Among the entries below, one stretch runs from the line that contains "floor lamp: (1024, 308)" through the line that contains "desk: (1240, 906) -> (828, 369), width x1.37". Repeat that stretch exactly, ends included, and only that.

| EXERCISE INPUTS |
------

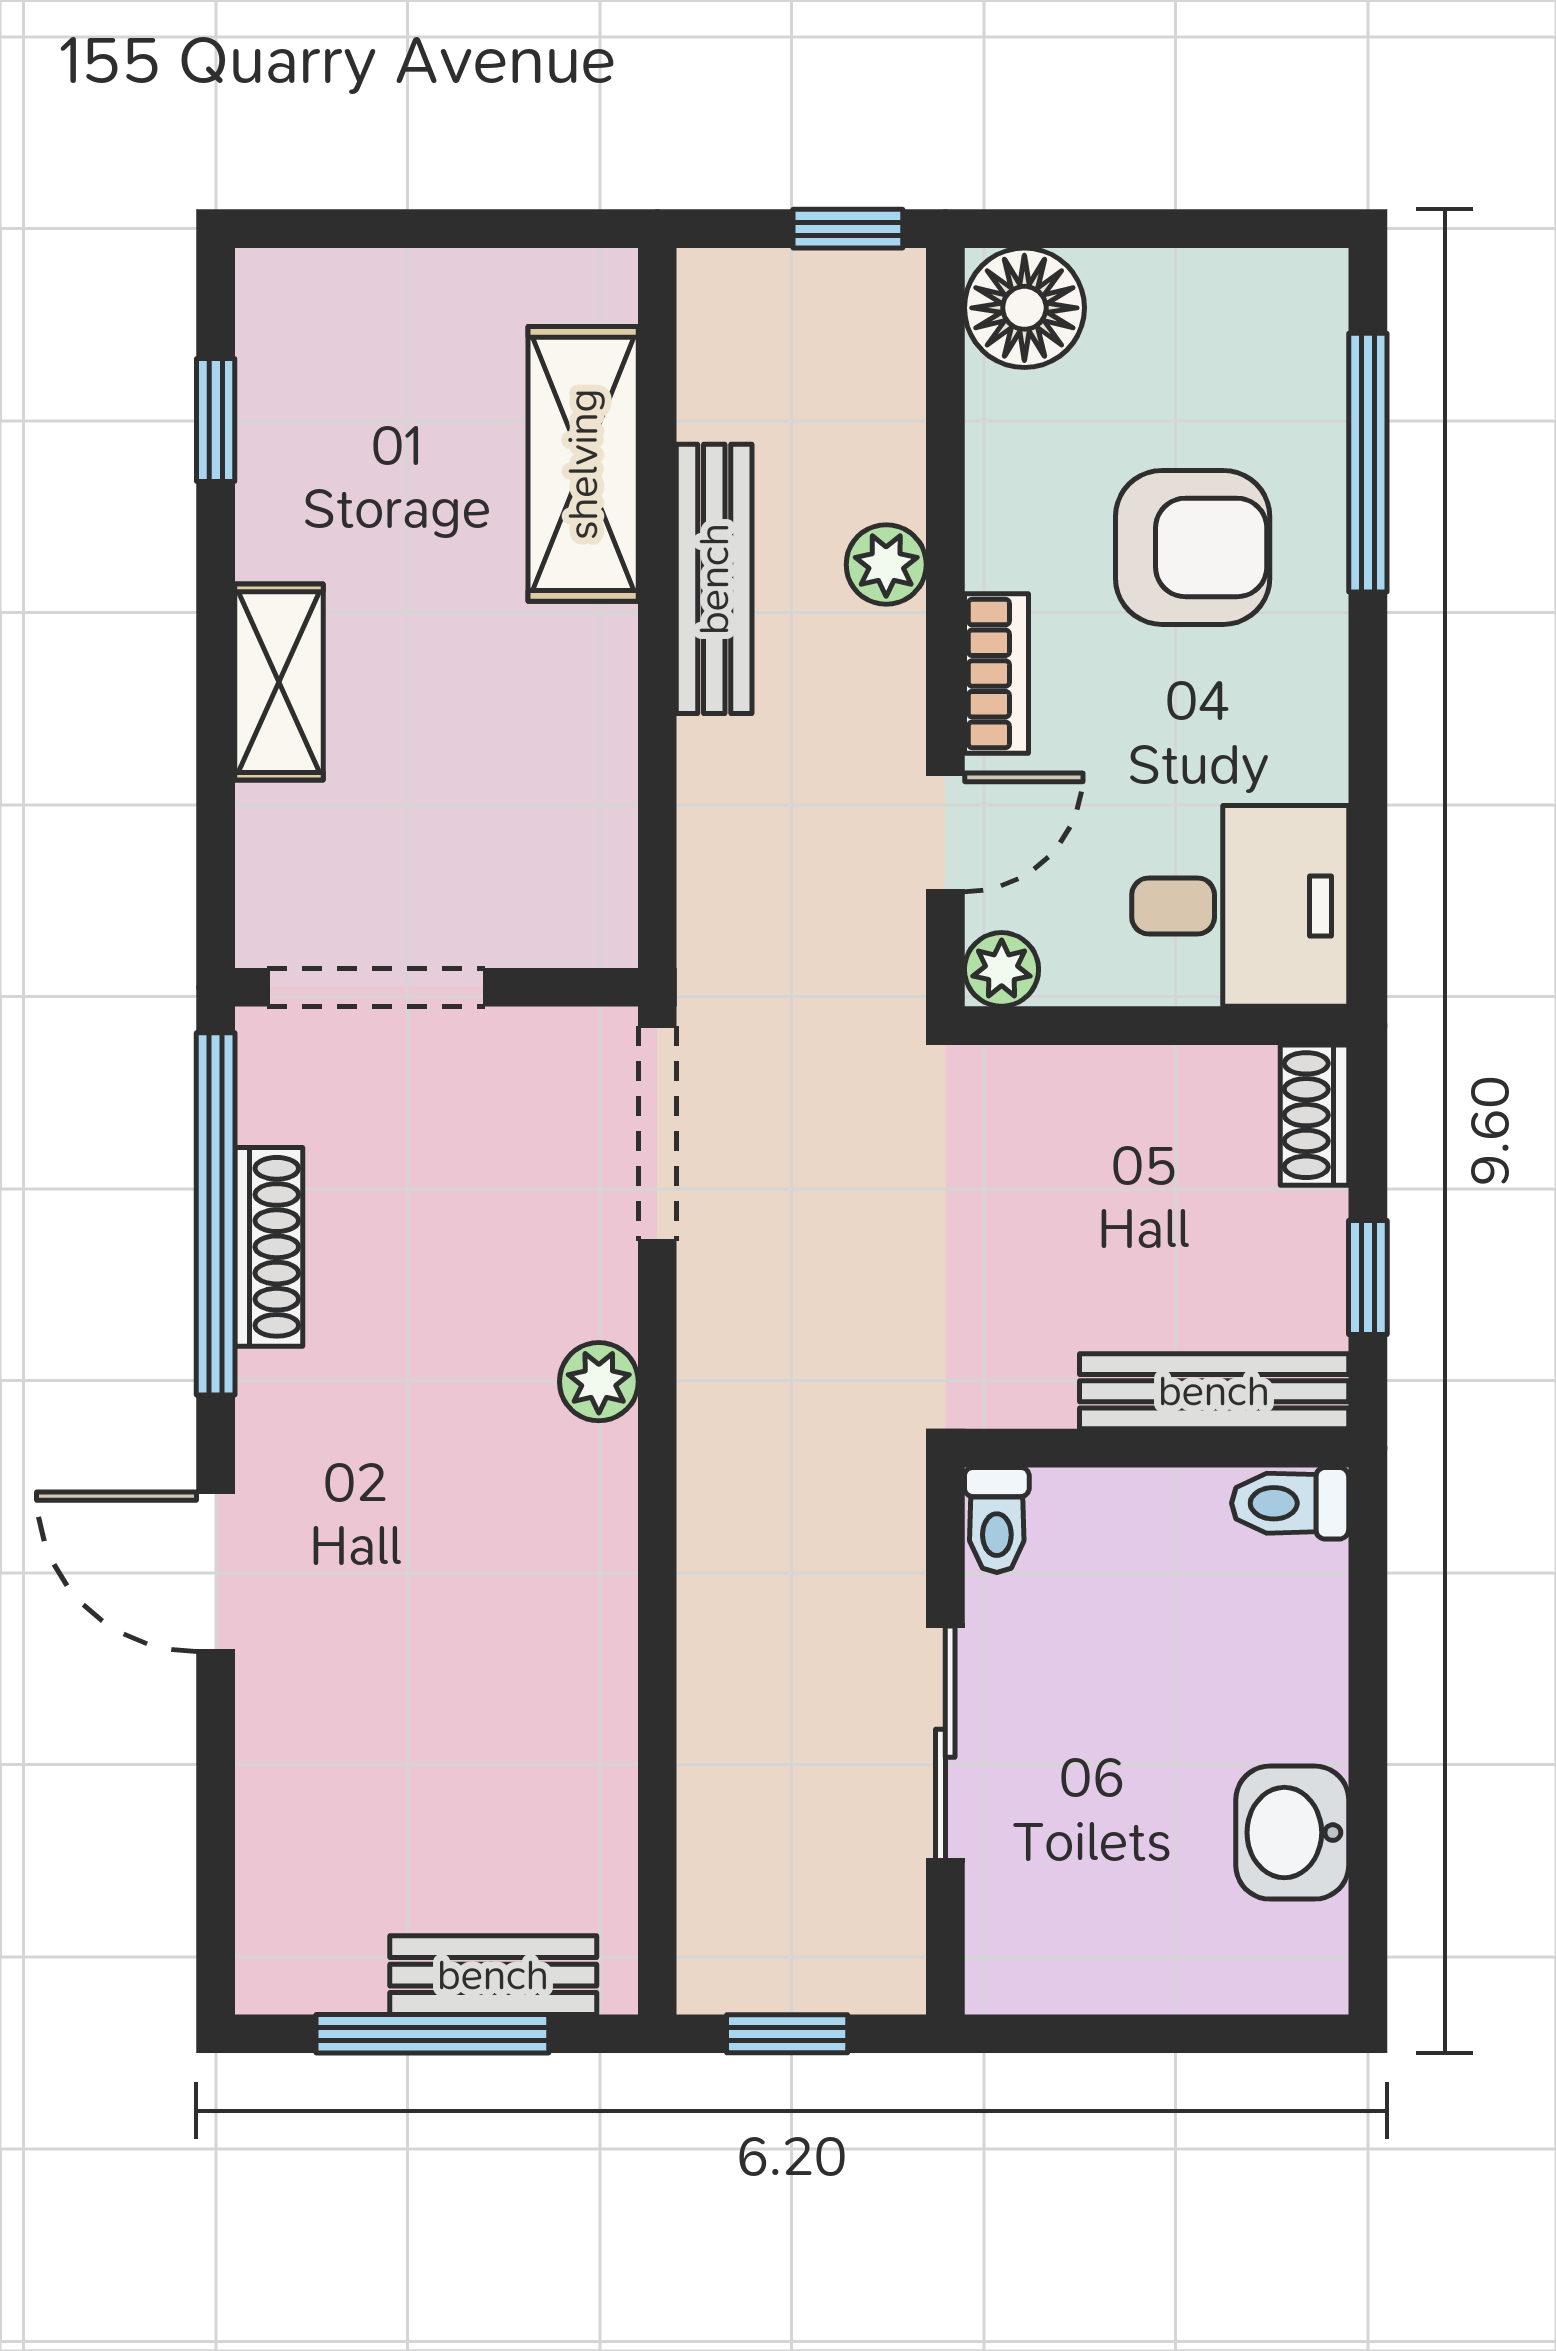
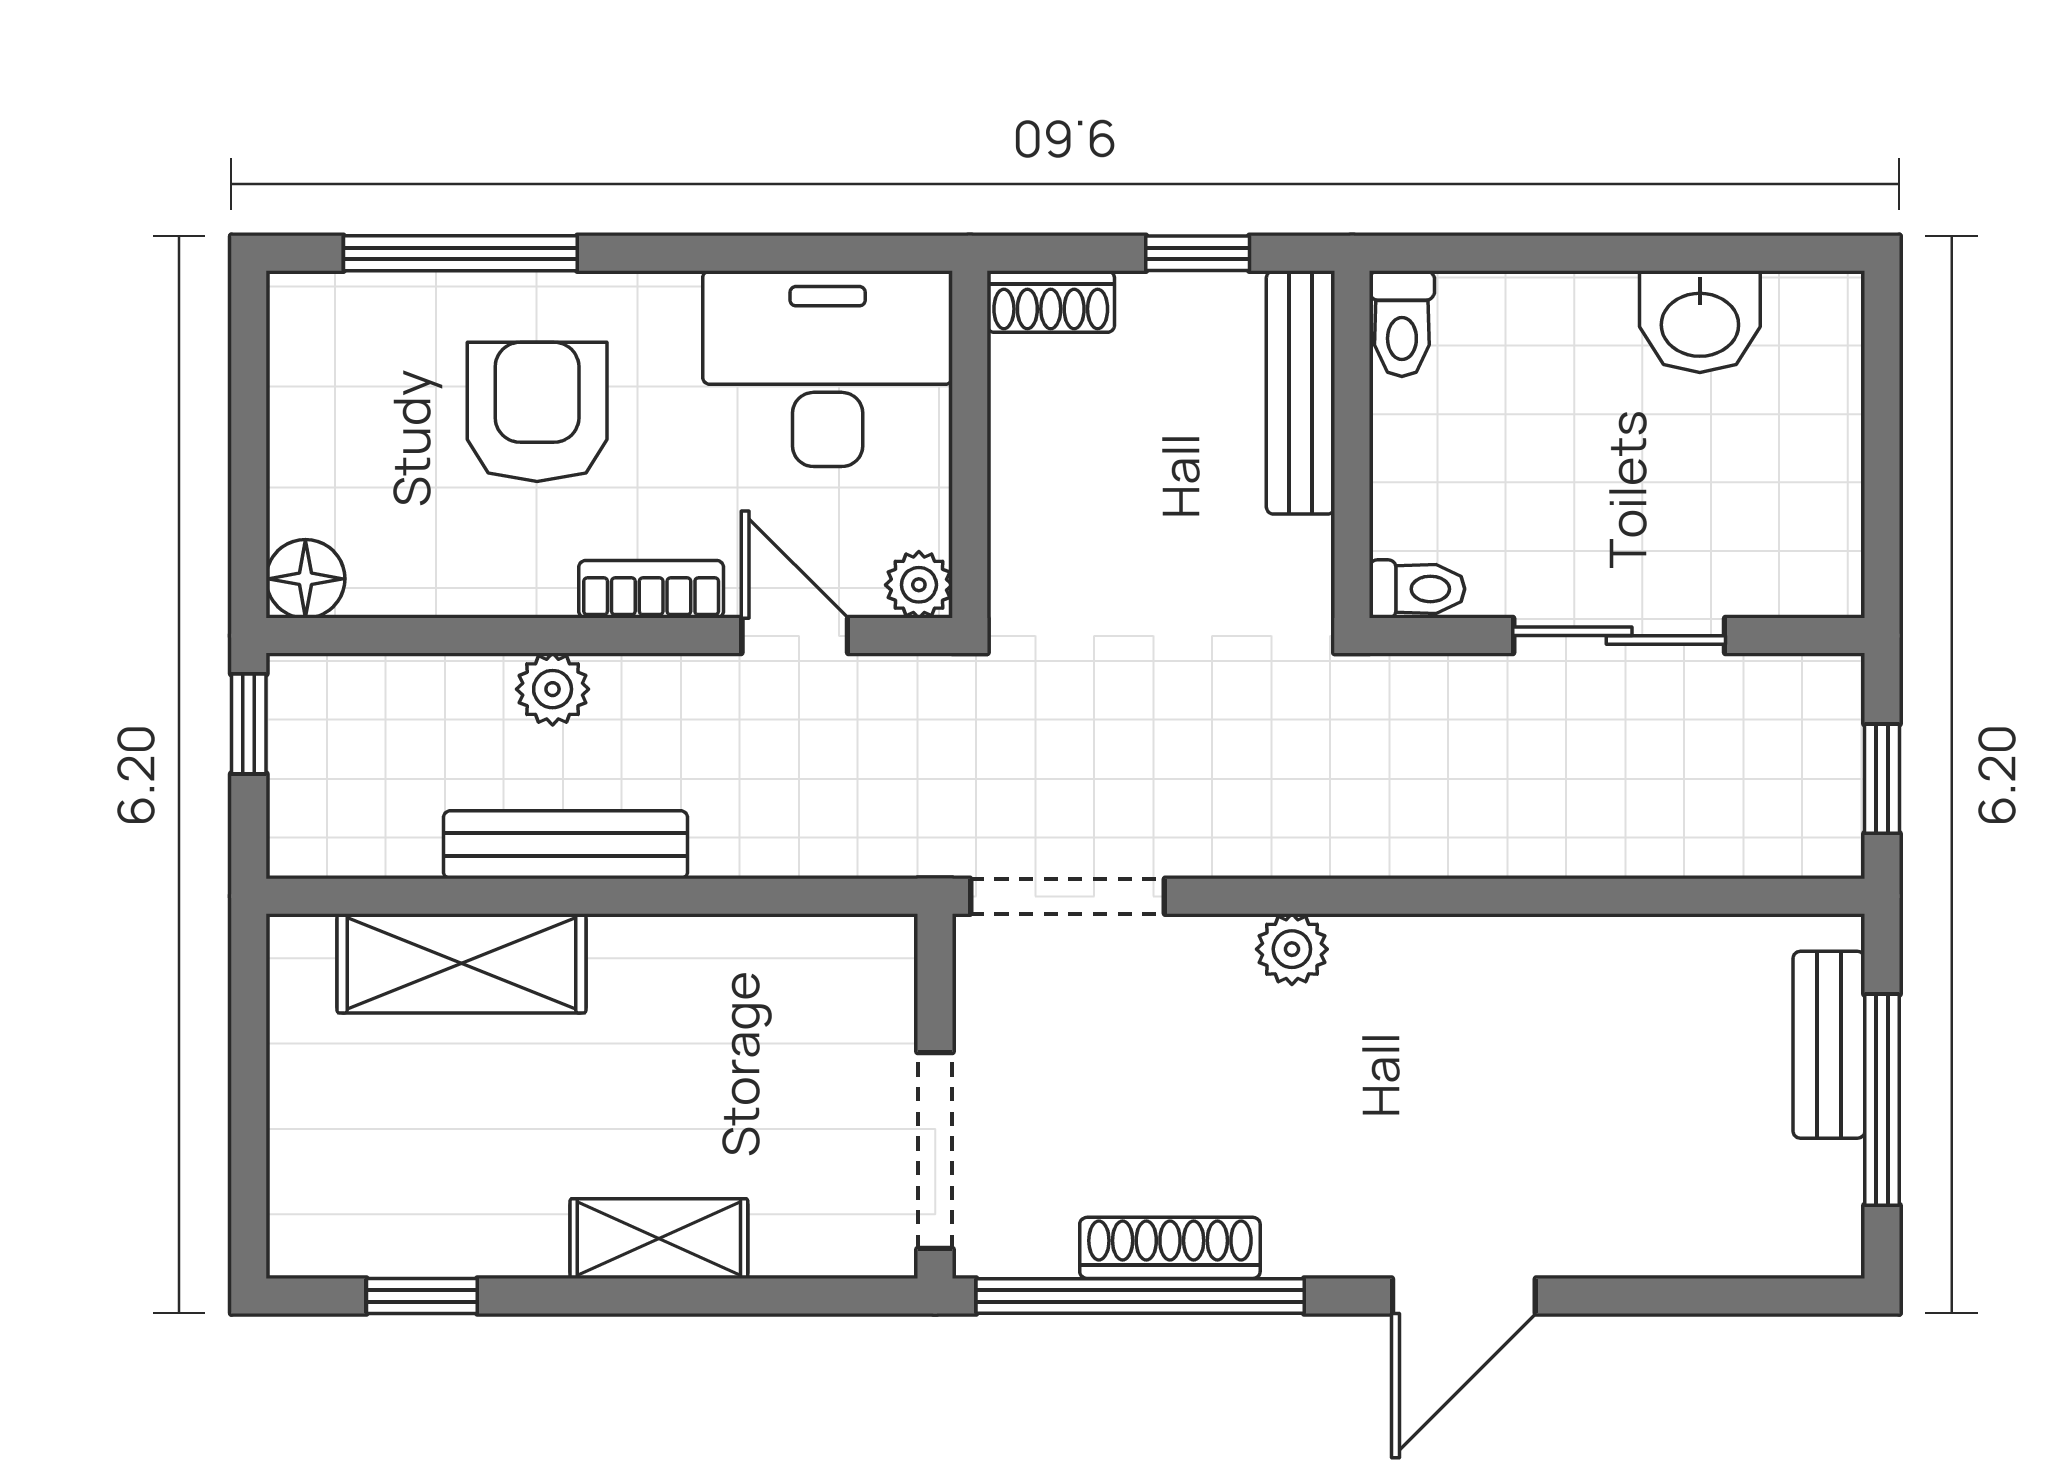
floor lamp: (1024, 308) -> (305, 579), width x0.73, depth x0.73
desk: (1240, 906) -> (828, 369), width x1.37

------

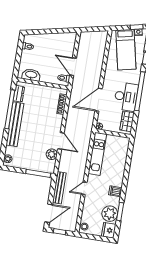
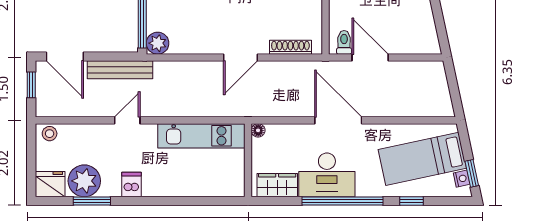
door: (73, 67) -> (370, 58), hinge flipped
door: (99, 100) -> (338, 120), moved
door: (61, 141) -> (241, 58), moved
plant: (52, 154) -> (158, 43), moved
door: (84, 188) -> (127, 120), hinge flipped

------

| RESULT OF THIS EXERCISE |
floor lamp: (1024, 308) -> (305, 579), width x0.73, depth x0.73
desk: (1240, 906) -> (828, 369), width x1.37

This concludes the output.